▶ **WHAT THE TASK ASKS**:
Restate all data exactly. No images.

▶ **DATA PROVIDED**:
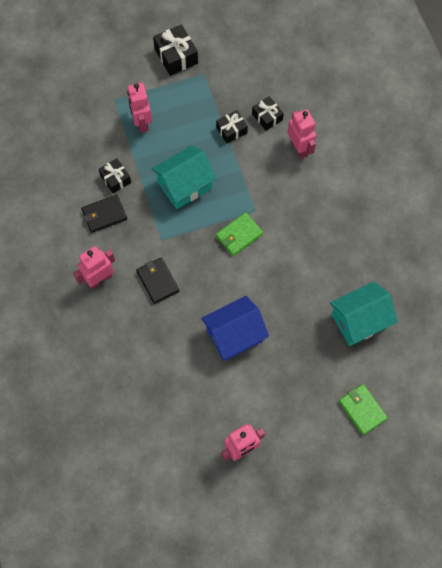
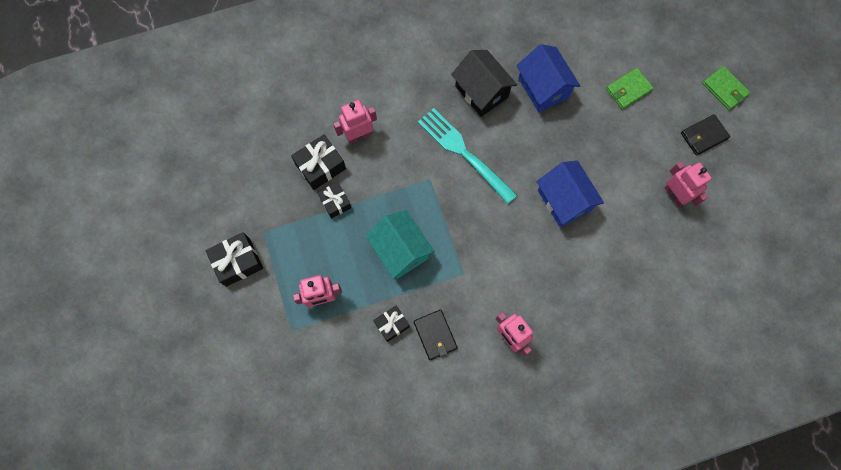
camera: 90 degrees left, 5 degrees up
black wallet [136,257,179,304] -> black wallet moved to [681,114,730,156]
green wallet [216,212,263,256] -> green wallet moved to [702,66,750,110]
black gift [252,96,284,131] -> black gift [291,134,346,190], size x1.53
turquoise house [330,281,398,346] -> blue house [516,44,580,112]
none -> turquoise fork [418,108,517,204]
none -> black house [451,50,517,117]

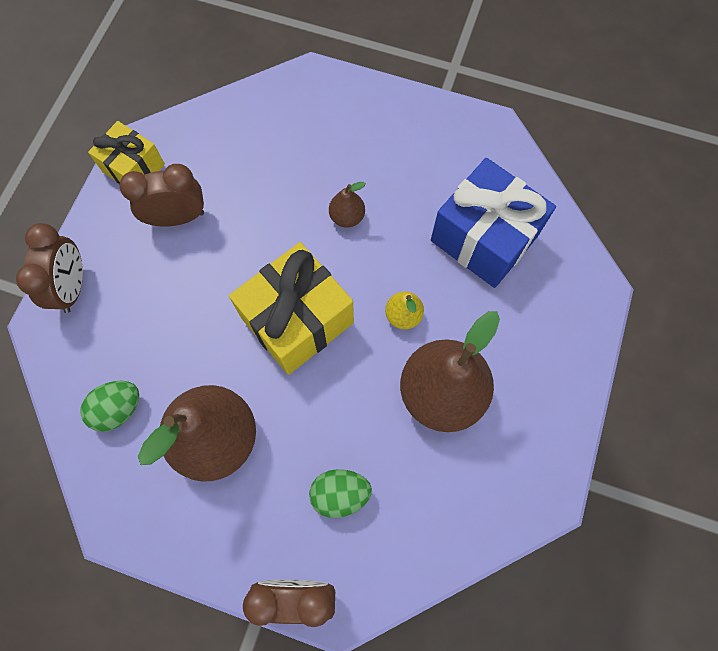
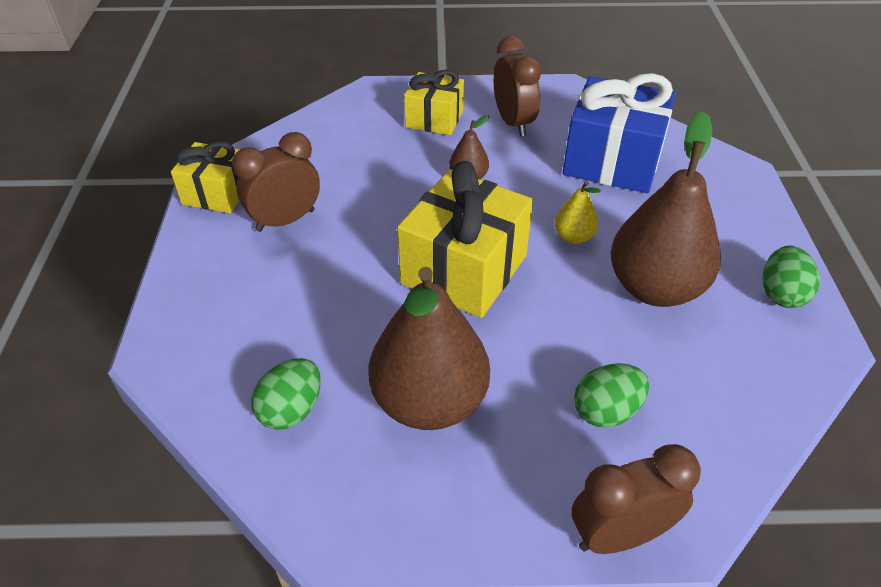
camera: 20 degrees left, 25 degrees down
brown clock [16,223,83,313] -> brown clock moved to [494,36,542,136]
none -> yellow gift [404,70,464,135]
none -> green egg [763,246,820,308]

▶ **ANSWER BELOW**:
camera: 90 degrees left, 5 degrees up
black wallet [136,257,179,304] -> black wallet moved to [681,114,730,156]
green wallet [216,212,263,256] -> green wallet moved to [702,66,750,110]
black gift [252,96,284,131] -> black gift [291,134,346,190], size x1.53
turquoise house [330,281,398,346] -> blue house [516,44,580,112]
none -> turquoise fork [418,108,517,204]
none -> black house [451,50,517,117]

camera: 20 degrees left, 25 degrees down
brown clock [16,223,83,313] -> brown clock moved to [494,36,542,136]
none -> yellow gift [404,70,464,135]
none -> green egg [763,246,820,308]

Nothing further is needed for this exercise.